## Work to complete:
Switch every "midpoint" in the listing below to "central point", keeping every other line the same.

Listing for locating described items:
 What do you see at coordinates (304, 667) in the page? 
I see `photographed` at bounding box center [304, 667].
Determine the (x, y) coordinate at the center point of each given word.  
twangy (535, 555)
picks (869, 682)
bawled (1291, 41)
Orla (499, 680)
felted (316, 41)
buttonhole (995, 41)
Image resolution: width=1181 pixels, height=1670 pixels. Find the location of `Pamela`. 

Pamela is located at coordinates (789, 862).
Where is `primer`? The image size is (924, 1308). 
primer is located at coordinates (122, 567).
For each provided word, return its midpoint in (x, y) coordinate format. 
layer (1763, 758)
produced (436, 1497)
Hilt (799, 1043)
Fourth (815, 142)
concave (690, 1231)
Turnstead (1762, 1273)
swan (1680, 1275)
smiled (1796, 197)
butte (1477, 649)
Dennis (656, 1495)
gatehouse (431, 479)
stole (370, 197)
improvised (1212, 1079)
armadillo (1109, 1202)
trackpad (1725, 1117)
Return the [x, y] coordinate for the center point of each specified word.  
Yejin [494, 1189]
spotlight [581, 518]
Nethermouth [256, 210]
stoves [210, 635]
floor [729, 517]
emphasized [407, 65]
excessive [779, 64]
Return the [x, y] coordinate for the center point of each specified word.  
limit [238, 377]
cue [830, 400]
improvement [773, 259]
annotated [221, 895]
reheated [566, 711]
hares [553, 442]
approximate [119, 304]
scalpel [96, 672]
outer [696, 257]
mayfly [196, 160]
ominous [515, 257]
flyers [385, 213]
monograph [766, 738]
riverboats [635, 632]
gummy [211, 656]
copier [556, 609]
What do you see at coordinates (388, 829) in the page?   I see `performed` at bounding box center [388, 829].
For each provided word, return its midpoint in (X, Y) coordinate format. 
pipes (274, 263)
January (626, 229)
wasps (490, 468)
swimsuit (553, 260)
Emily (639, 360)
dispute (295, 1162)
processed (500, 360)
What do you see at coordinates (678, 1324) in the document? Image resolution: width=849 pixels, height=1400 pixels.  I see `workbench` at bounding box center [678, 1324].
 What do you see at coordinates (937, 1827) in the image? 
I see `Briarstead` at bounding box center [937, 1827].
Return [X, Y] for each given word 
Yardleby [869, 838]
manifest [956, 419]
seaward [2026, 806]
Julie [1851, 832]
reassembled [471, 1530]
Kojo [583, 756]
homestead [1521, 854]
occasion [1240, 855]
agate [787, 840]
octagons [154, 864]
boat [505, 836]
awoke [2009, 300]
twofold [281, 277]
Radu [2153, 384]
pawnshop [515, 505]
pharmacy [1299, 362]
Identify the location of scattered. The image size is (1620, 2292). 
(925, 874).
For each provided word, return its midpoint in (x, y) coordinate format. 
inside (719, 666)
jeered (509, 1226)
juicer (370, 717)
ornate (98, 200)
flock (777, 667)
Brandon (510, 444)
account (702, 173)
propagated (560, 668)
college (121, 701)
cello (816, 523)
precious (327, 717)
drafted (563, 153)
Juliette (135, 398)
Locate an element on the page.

## Output of the exercise:
 What do you see at coordinates (304, 667) in the page? 
I see `photographed` at bounding box center [304, 667].
Determine the (x, y) coordinate at the center point of each given word.  
twangy (535, 555)
picks (869, 682)
bawled (1291, 41)
Orla (499, 680)
felted (316, 41)
buttonhole (995, 41)
Image resolution: width=1181 pixels, height=1670 pixels. Find the location of `Pamela`. 

Pamela is located at coordinates (789, 862).
Where is `primer`? The image size is (924, 1308). 
primer is located at coordinates (122, 567).
For each provided word, return its central point in (x, y) coordinate format. 
layer (1763, 758)
produced (436, 1497)
Hilt (799, 1043)
Fourth (815, 142)
concave (690, 1231)
Turnstead (1762, 1273)
swan (1680, 1275)
smiled (1796, 197)
butte (1477, 649)
Dennis (656, 1495)
gatehouse (431, 479)
stole (370, 197)
improvised (1212, 1079)
armadillo (1109, 1202)
trackpad (1725, 1117)
Return the [x, y] coordinate for the center point of each specified word.  
Yejin [494, 1189]
spotlight [581, 518]
Nethermouth [256, 210]
stoves [210, 635]
floor [729, 517]
emphasized [407, 65]
excessive [779, 64]
Return the [x, y] coordinate for the center point of each specified word.  
limit [238, 377]
cue [830, 400]
improvement [773, 259]
annotated [221, 895]
reheated [566, 711]
hares [553, 442]
approximate [119, 304]
scalpel [96, 672]
outer [696, 257]
mayfly [196, 160]
ominous [515, 257]
flyers [385, 213]
monograph [766, 738]
riverboats [635, 632]
gummy [211, 656]
copier [556, 609]
What do you see at coordinates (388, 829) in the page?   I see `performed` at bounding box center [388, 829].
For each provided word, return its central point in (X, Y) coordinate format. 
pipes (274, 263)
January (626, 229)
wasps (490, 468)
swimsuit (553, 260)
Emily (639, 360)
dispute (295, 1162)
processed (500, 360)
What do you see at coordinates (678, 1324) in the document? Image resolution: width=849 pixels, height=1400 pixels.  I see `workbench` at bounding box center [678, 1324].
 What do you see at coordinates (937, 1827) in the image? 
I see `Briarstead` at bounding box center [937, 1827].
Return [X, Y] for each given word 
Yardleby [869, 838]
manifest [956, 419]
seaward [2026, 806]
Julie [1851, 832]
reassembled [471, 1530]
Kojo [583, 756]
homestead [1521, 854]
occasion [1240, 855]
agate [787, 840]
octagons [154, 864]
boat [505, 836]
awoke [2009, 300]
twofold [281, 277]
Radu [2153, 384]
pawnshop [515, 505]
pharmacy [1299, 362]
Identify the location of scattered. The image size is (1620, 2292). 
(925, 874).
For each provided word, return its central point in (x, y) coordinate format. 
inside (719, 666)
jeered (509, 1226)
juicer (370, 717)
ornate (98, 200)
flock (777, 667)
Brandon (510, 444)
account (702, 173)
propagated (560, 668)
college (121, 701)
cello (816, 523)
precious (327, 717)
drafted (563, 153)
Juliette (135, 398)
Locate an element on the page.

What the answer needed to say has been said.